» WHAT YOU HAVE TO DO: When you reach the line in the listing below that contains "(161, 267) = (580, 540): red", begin returning lines exactly as written, and stop after the line that contains "(419, 369) = (851, 299): brown". Return no other lines.

» PROVIDED MATERIAL:
····················
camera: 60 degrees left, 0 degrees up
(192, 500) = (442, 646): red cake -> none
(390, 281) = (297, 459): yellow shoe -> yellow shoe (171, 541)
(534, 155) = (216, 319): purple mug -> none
····················
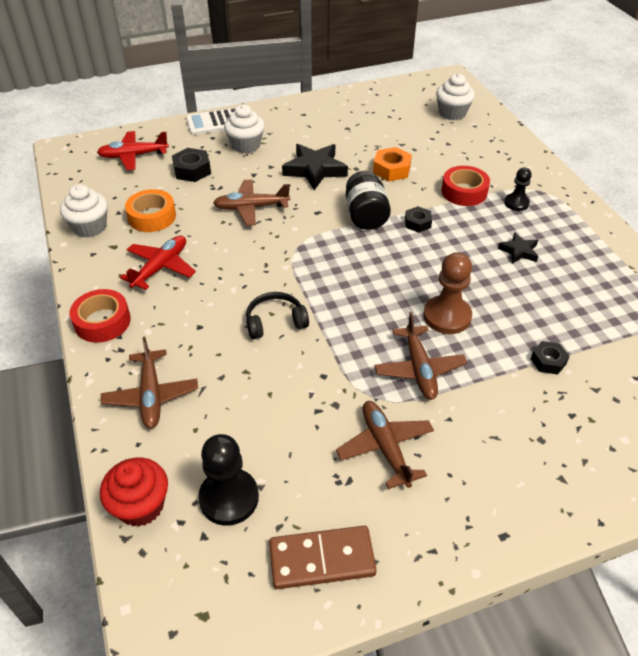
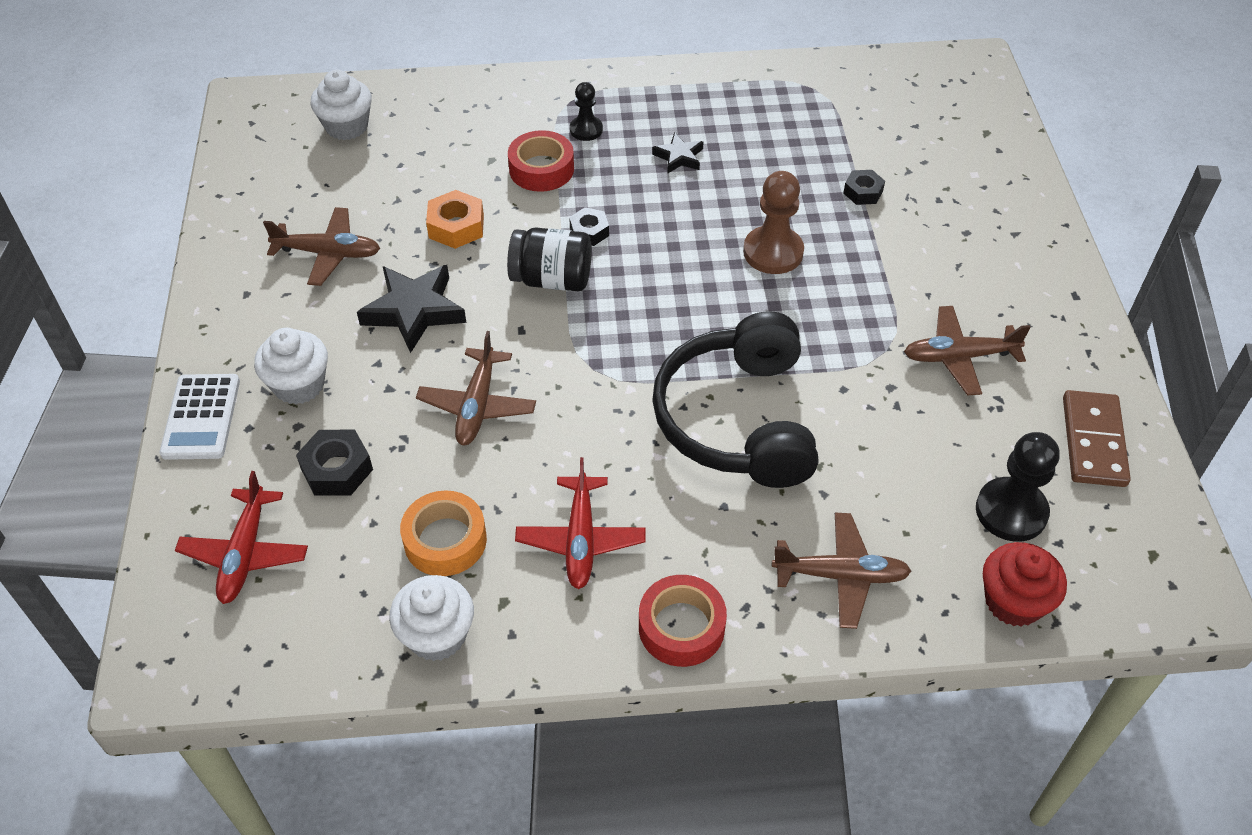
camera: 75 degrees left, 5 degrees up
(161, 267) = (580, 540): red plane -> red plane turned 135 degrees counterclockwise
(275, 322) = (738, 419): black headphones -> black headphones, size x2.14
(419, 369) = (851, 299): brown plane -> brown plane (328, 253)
····················
» WRITTEN SOLUTION:
(161, 267) = (580, 540): red plane -> red plane turned 135 degrees counterclockwise
(275, 322) = (738, 419): black headphones -> black headphones, size x2.14
(419, 369) = (851, 299): brown plane -> brown plane (328, 253)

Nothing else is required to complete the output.